- **What you will do**:
From the records below, pull each line that has "breast".

- **Records supplied**:
◆ ◆ ◆ ◆ ◆

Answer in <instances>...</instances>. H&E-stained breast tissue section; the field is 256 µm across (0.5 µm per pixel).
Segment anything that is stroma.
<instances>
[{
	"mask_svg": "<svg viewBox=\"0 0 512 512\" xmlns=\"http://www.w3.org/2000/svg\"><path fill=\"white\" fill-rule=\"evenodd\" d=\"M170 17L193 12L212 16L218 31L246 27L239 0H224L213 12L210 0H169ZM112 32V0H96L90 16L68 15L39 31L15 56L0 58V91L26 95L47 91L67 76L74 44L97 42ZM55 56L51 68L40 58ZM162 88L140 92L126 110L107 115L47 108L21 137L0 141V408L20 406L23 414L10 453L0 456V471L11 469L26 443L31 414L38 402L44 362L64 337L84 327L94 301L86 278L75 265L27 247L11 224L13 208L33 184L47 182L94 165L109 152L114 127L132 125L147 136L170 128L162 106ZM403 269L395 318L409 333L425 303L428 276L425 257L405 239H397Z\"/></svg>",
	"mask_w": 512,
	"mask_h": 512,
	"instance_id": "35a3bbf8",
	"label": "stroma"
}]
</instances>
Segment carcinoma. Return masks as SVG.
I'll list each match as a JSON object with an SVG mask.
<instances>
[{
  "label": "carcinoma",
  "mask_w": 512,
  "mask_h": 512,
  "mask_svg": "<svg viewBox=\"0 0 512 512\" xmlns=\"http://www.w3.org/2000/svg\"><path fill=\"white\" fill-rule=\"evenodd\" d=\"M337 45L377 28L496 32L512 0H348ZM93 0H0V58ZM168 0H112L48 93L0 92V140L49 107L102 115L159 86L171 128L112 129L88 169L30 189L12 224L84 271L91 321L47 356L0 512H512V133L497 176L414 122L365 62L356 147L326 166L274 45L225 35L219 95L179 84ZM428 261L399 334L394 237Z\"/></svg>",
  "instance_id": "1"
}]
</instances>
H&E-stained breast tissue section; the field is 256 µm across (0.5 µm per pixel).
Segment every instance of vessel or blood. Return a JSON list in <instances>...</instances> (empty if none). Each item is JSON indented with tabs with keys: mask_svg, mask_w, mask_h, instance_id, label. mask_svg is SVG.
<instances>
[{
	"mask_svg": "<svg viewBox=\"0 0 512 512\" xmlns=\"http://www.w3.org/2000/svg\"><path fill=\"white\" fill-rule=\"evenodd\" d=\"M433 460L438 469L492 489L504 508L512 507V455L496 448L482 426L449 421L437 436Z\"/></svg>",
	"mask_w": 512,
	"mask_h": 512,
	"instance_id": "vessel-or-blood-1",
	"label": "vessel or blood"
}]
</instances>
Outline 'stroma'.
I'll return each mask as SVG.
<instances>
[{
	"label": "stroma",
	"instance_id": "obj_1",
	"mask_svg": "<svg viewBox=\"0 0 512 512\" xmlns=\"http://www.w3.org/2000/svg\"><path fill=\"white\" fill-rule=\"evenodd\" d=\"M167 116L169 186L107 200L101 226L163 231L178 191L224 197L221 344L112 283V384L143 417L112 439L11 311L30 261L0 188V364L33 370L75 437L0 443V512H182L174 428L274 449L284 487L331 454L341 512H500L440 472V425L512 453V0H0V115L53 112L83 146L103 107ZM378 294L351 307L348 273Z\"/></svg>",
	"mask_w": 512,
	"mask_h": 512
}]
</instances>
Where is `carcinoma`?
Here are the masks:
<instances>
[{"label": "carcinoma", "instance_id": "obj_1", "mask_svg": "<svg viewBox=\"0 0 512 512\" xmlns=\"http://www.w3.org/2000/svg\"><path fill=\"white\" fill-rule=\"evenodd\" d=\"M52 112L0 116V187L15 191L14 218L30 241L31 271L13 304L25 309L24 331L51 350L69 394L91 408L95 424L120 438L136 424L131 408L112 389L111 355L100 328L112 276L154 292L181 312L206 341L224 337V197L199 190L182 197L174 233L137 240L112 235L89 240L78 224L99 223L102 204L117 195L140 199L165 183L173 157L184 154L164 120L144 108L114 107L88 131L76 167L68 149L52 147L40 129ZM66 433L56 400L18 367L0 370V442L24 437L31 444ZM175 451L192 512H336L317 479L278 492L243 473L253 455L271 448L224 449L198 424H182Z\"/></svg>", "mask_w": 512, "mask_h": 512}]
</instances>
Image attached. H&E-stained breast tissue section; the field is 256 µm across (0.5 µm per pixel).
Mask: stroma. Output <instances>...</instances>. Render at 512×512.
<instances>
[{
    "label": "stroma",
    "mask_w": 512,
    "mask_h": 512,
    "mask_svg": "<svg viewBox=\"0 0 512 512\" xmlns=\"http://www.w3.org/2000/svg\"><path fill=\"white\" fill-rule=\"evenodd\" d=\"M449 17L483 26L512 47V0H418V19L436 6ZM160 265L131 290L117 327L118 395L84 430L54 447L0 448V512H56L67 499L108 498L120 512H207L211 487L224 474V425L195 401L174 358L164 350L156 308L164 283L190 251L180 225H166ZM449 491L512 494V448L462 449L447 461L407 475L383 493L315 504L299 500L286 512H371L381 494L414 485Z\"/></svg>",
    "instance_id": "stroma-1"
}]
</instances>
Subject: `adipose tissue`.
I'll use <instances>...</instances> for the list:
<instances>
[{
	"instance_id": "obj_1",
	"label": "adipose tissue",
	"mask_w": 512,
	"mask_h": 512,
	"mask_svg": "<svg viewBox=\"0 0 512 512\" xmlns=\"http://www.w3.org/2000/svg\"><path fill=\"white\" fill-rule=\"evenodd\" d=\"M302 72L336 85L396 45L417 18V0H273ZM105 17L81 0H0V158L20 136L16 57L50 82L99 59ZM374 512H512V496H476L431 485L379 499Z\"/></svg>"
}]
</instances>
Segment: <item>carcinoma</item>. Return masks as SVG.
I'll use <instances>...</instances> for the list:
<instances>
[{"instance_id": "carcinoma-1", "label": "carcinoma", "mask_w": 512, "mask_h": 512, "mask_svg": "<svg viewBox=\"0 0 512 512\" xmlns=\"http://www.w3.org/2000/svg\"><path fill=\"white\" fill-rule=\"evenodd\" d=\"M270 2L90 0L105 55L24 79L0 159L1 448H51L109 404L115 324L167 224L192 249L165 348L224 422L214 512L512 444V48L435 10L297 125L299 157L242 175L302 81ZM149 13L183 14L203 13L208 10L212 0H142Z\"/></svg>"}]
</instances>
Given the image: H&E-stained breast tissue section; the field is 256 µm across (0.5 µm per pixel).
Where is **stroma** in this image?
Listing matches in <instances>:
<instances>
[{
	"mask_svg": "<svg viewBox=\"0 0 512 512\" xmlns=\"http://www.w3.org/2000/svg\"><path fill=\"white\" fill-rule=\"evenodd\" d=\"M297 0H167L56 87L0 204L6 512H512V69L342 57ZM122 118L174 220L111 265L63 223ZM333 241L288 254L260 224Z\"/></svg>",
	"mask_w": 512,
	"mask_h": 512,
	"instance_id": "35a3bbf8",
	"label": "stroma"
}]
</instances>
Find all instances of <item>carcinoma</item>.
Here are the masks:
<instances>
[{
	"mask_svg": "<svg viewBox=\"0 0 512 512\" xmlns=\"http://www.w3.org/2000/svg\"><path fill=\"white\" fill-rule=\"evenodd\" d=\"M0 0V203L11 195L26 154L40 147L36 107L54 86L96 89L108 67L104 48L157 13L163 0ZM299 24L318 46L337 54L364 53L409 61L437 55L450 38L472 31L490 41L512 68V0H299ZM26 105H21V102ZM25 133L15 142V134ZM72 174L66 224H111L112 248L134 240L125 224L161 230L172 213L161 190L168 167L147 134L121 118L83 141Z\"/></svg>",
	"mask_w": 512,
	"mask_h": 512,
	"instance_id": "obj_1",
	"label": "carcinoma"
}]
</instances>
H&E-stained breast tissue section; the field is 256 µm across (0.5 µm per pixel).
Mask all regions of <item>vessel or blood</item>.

◆ ◆ ◆ ◆ ◆

- **Full answer**:
Answer in <instances>...</instances>. H&E-stained breast tissue section; the field is 256 µm across (0.5 µm per pixel).
H&E-stained breast tissue section; the field is 256 µm across (0.5 µm per pixel).
Image attached. H&E-stained breast tissue section; the field is 256 µm across (0.5 µm per pixel).
Given the image: H&E-stained breast tissue section; the field is 256 µm across (0.5 µm per pixel).
H&E-stained breast tissue section; the field is 256 µm across (0.5 µm per pixel).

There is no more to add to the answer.